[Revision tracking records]
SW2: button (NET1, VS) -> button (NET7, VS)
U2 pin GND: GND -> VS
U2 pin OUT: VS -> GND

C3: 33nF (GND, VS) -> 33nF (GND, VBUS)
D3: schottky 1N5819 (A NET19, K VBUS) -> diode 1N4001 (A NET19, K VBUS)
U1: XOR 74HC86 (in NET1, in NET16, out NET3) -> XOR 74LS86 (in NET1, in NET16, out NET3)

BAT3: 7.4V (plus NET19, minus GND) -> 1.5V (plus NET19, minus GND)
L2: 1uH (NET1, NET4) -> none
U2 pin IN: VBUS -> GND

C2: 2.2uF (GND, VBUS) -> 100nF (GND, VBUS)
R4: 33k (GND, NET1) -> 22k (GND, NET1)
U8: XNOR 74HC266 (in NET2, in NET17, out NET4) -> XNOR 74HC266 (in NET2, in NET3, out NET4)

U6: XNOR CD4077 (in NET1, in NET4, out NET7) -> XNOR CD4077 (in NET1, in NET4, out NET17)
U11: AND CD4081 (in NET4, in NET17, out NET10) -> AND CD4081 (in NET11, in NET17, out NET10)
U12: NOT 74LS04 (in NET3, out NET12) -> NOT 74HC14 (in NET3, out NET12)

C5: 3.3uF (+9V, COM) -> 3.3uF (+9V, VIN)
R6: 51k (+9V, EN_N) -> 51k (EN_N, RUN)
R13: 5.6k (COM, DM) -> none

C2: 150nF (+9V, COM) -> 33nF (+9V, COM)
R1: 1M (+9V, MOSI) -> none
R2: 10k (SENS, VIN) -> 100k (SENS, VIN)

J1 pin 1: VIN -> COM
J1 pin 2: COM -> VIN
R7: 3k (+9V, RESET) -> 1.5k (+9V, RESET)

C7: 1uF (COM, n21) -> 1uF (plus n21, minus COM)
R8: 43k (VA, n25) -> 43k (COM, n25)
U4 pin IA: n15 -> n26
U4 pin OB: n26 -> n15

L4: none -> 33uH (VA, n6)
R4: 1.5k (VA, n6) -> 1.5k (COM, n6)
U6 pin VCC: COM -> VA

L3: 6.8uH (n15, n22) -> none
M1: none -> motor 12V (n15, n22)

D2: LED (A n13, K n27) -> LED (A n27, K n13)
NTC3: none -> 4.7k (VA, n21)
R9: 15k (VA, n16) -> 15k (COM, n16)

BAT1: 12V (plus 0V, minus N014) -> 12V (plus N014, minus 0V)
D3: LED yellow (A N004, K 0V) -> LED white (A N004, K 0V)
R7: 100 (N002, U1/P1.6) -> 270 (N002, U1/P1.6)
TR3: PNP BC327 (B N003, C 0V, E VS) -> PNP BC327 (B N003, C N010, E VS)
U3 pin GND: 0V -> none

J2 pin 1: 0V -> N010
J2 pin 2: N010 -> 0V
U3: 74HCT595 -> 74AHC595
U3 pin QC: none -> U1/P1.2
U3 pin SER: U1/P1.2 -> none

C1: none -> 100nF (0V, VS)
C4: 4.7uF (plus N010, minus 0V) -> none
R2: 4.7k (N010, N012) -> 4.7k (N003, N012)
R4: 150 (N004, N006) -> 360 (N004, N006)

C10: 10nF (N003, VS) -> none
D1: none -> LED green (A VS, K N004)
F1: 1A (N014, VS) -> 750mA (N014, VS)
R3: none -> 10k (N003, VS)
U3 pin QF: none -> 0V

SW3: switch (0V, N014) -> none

◆ **Task statement**
The line containing "D3: LED yellow" marks the end. Please print exactly every line from the top of the data to it, both included, and nothing more.

◆ **Response**
SW2: button (NET1, VS) -> button (NET7, VS)
U2 pin GND: GND -> VS
U2 pin OUT: VS -> GND

C3: 33nF (GND, VS) -> 33nF (GND, VBUS)
D3: schottky 1N5819 (A NET19, K VBUS) -> diode 1N4001 (A NET19, K VBUS)
U1: XOR 74HC86 (in NET1, in NET16, out NET3) -> XOR 74LS86 (in NET1, in NET16, out NET3)

BAT3: 7.4V (plus NET19, minus GND) -> 1.5V (plus NET19, minus GND)
L2: 1uH (NET1, NET4) -> none
U2 pin IN: VBUS -> GND

C2: 2.2uF (GND, VBUS) -> 100nF (GND, VBUS)
R4: 33k (GND, NET1) -> 22k (GND, NET1)
U8: XNOR 74HC266 (in NET2, in NET17, out NET4) -> XNOR 74HC266 (in NET2, in NET3, out NET4)

U6: XNOR CD4077 (in NET1, in NET4, out NET7) -> XNOR CD4077 (in NET1, in NET4, out NET17)
U11: AND CD4081 (in NET4, in NET17, out NET10) -> AND CD4081 (in NET11, in NET17, out NET10)
U12: NOT 74LS04 (in NET3, out NET12) -> NOT 74HC14 (in NET3, out NET12)

C5: 3.3uF (+9V, COM) -> 3.3uF (+9V, VIN)
R6: 51k (+9V, EN_N) -> 51k (EN_N, RUN)
R13: 5.6k (COM, DM) -> none

C2: 150nF (+9V, COM) -> 33nF (+9V, COM)
R1: 1M (+9V, MOSI) -> none
R2: 10k (SENS, VIN) -> 100k (SENS, VIN)

J1 pin 1: VIN -> COM
J1 pin 2: COM -> VIN
R7: 3k (+9V, RESET) -> 1.5k (+9V, RESET)

C7: 1uF (COM, n21) -> 1uF (plus n21, minus COM)
R8: 43k (VA, n25) -> 43k (COM, n25)
U4 pin IA: n15 -> n26
U4 pin OB: n26 -> n15

L4: none -> 33uH (VA, n6)
R4: 1.5k (VA, n6) -> 1.5k (COM, n6)
U6 pin VCC: COM -> VA

L3: 6.8uH (n15, n22) -> none
M1: none -> motor 12V (n15, n22)

D2: LED (A n13, K n27) -> LED (A n27, K n13)
NTC3: none -> 4.7k (VA, n21)
R9: 15k (VA, n16) -> 15k (COM, n16)

BAT1: 12V (plus 0V, minus N014) -> 12V (plus N014, minus 0V)
D3: LED yellow (A N004, K 0V) -> LED white (A N004, K 0V)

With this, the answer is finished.